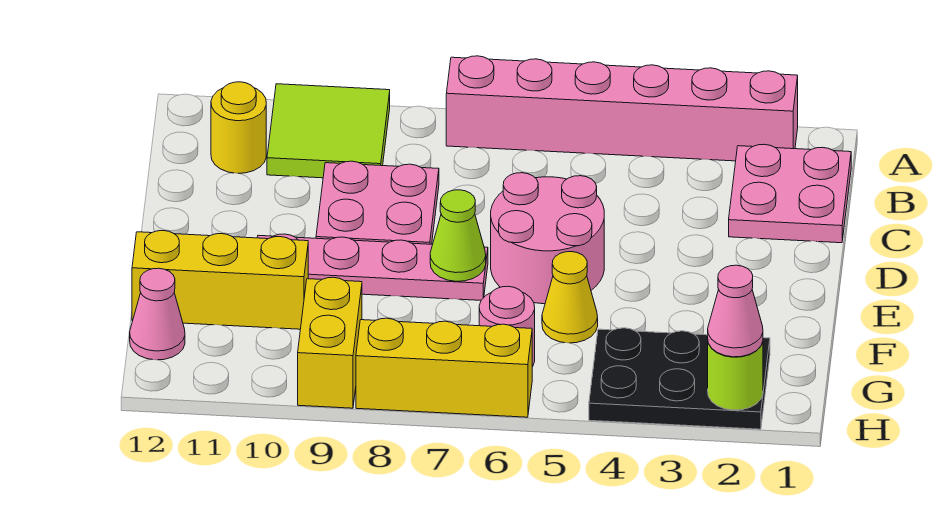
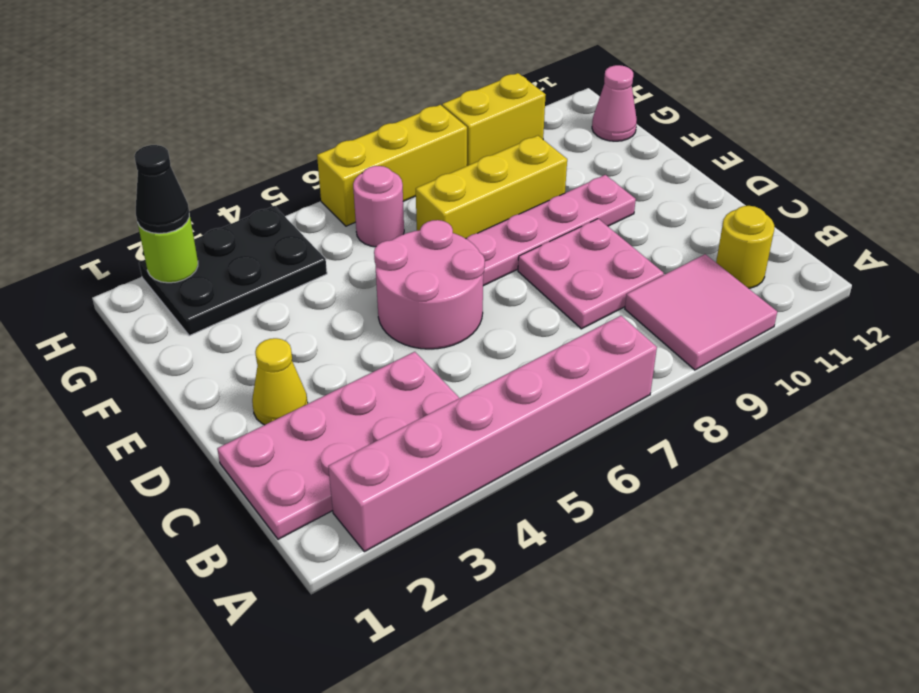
lime tile A9:B10 level 1 -> pink tile A9:B10 level 1
pink plate B1:C2 level 1 -> pink plate B1:C4 level 1
lime cone E7 level 2 -> none
yellow cone F5 level 1 -> yellow cone D2 level 1
yellow brick F10:F12 level 1 -> yellow brick F7:F9 level 1
yellow brick G9:H9 level 1 -> yellow brick H9:H10 level 1
pink cone H2 level 3 -> black cone H2 level 3

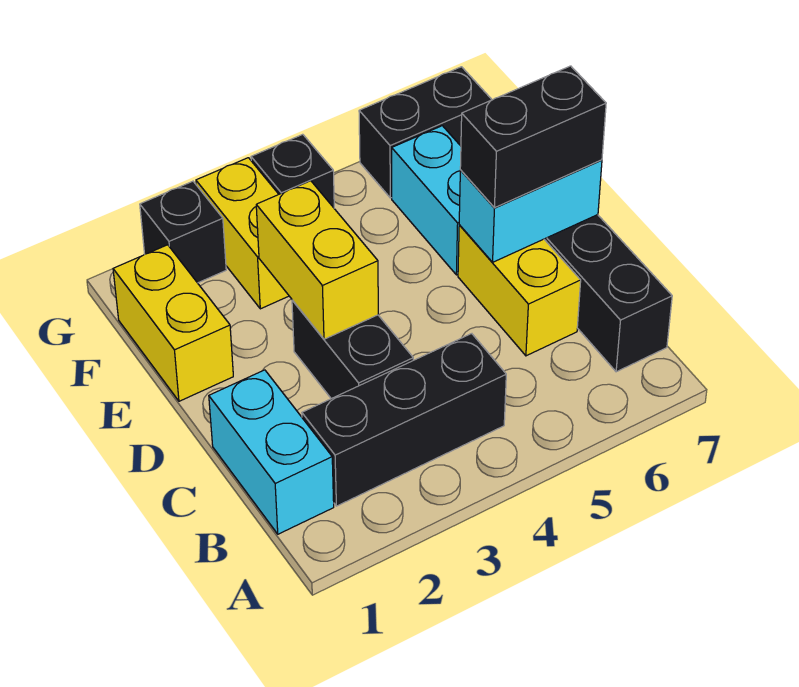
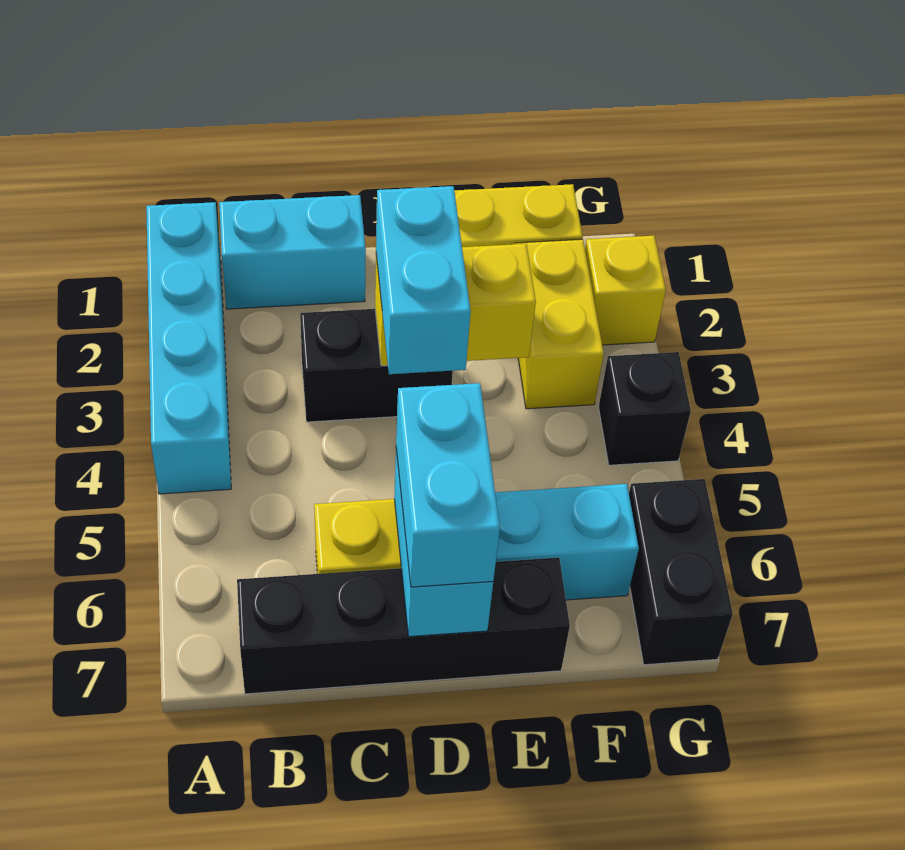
none -> cyan brick A1:A4 level 1
black brick B2:B4 level 1 -> none
none -> cyan brick D3:D4 level 3
black brick D6:D7 level 3 -> cyan brick D6:D7 level 3
yellow brick F3:G3 level 1 -> yellow brick F2:F3 level 1
black brick G2 level 1 -> yellow brick G2 level 1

▸ Exercise
Your answer must be an exact transcription of every entry, minus the pictures.

▸ Result of the task
lime tile A9:B10 level 1 -> pink tile A9:B10 level 1
pink plate B1:C2 level 1 -> pink plate B1:C4 level 1
lime cone E7 level 2 -> none
yellow cone F5 level 1 -> yellow cone D2 level 1
yellow brick F10:F12 level 1 -> yellow brick F7:F9 level 1
yellow brick G9:H9 level 1 -> yellow brick H9:H10 level 1
pink cone H2 level 3 -> black cone H2 level 3

none -> cyan brick A1:A4 level 1
black brick B2:B4 level 1 -> none
none -> cyan brick D3:D4 level 3
black brick D6:D7 level 3 -> cyan brick D6:D7 level 3
yellow brick F3:G3 level 1 -> yellow brick F2:F3 level 1
black brick G2 level 1 -> yellow brick G2 level 1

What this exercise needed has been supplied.